■ **Assigned task**: From the records below, please repeat exactly the line that has "C15: 220nF (BTN, GND) -> 220nF (BTN, EXP)", the line that has "U3 pin PA0: none -> SCL", and every line between them, and nothing else.

[Available data]

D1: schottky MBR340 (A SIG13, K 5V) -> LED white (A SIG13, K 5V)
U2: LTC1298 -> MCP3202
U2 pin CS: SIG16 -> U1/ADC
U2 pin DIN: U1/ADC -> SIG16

[/Available data]
[Available data]

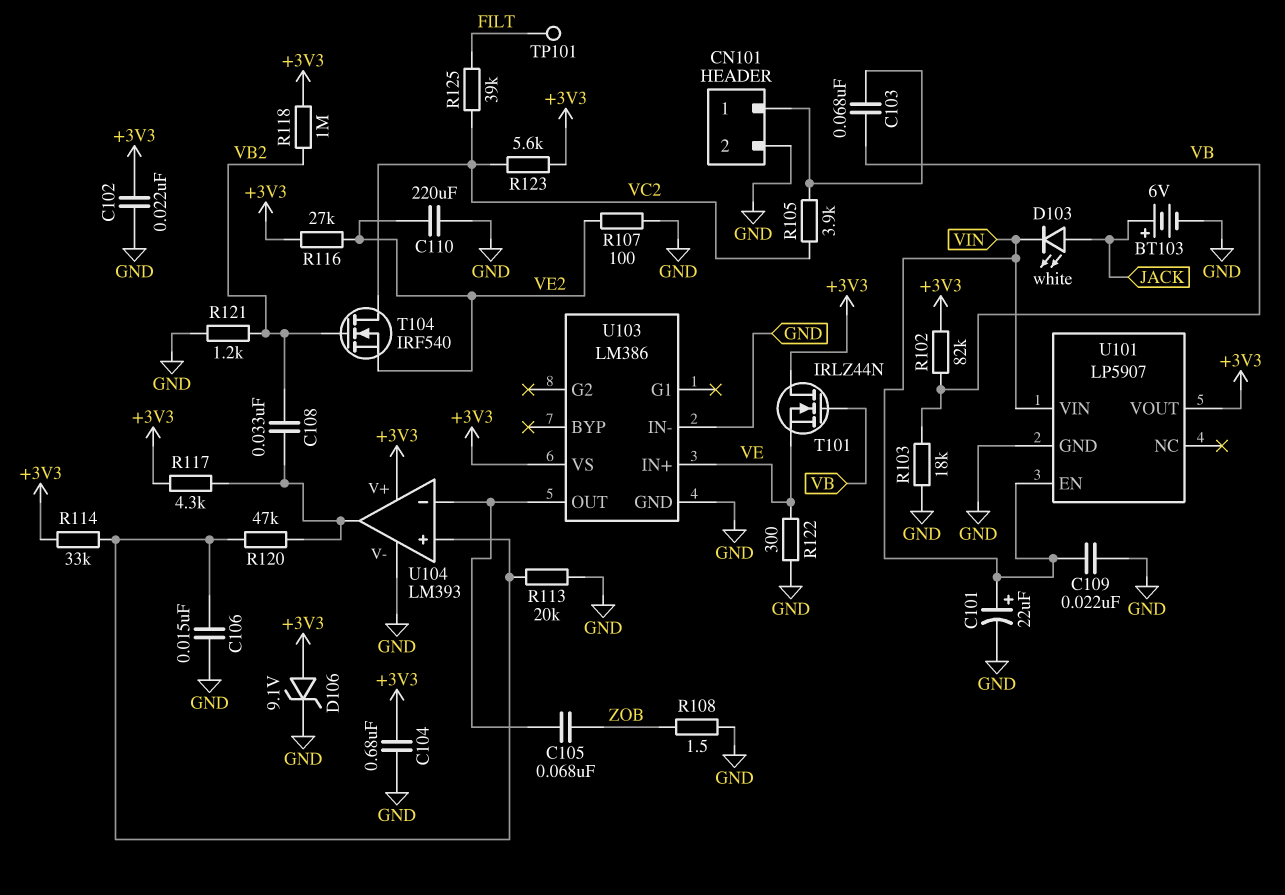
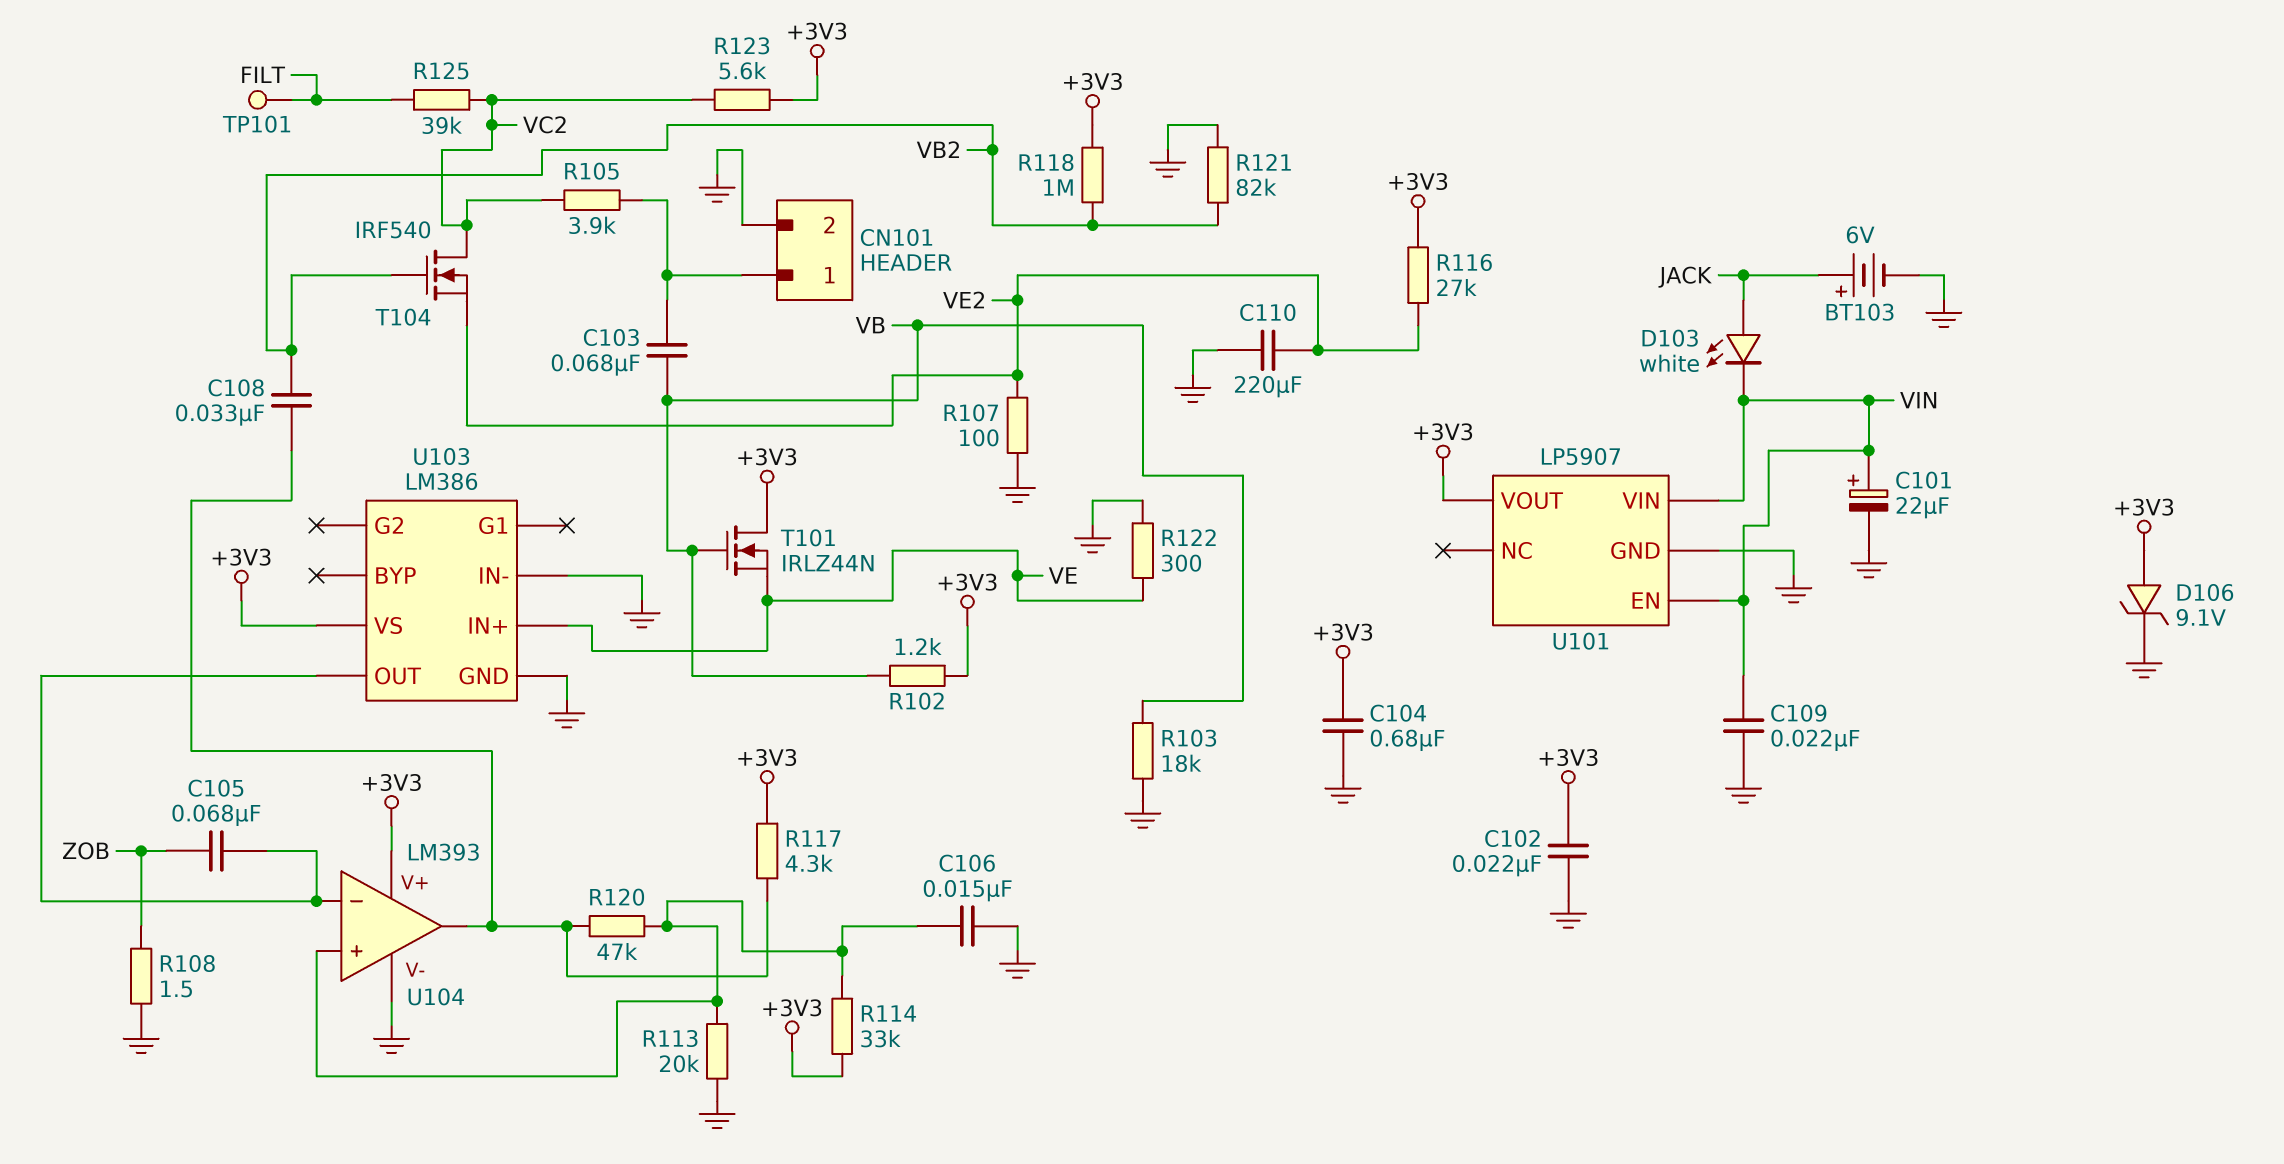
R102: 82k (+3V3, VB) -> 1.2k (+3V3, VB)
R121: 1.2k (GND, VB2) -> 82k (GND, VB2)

[/Available data]
[Available data]

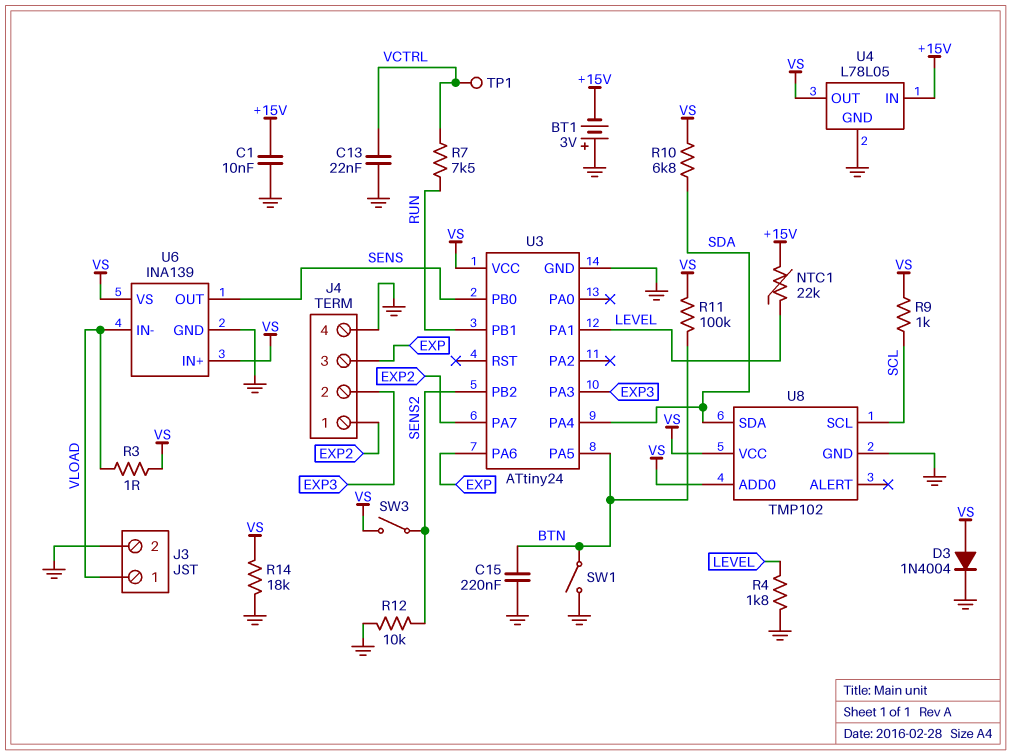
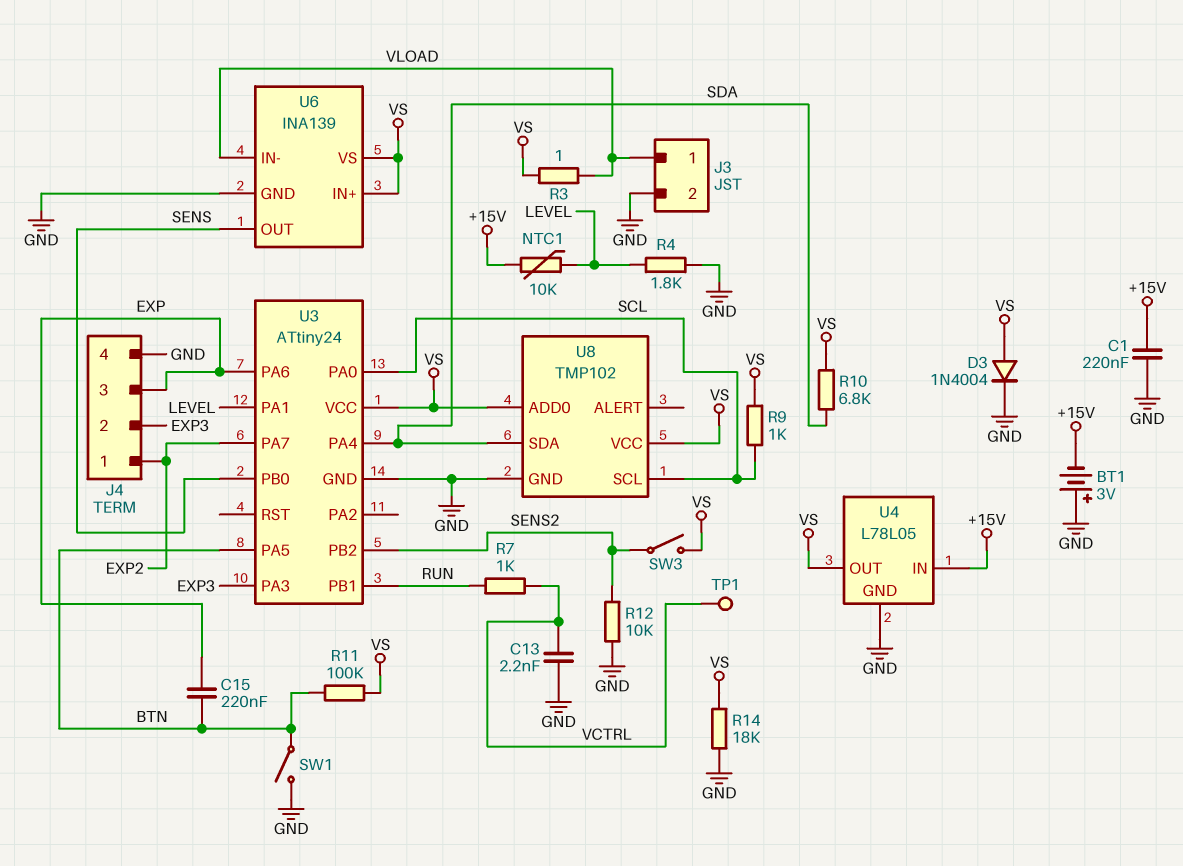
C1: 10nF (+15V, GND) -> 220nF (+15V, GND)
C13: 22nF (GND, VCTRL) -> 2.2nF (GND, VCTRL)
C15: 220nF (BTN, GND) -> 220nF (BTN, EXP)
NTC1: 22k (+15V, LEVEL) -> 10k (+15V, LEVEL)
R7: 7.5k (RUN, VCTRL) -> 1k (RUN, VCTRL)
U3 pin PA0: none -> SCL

[/Available data]

■ **Solved exercise**:
C15: 220nF (BTN, GND) -> 220nF (BTN, EXP)
NTC1: 22k (+15V, LEVEL) -> 10k (+15V, LEVEL)
R7: 7.5k (RUN, VCTRL) -> 1k (RUN, VCTRL)
U3 pin PA0: none -> SCL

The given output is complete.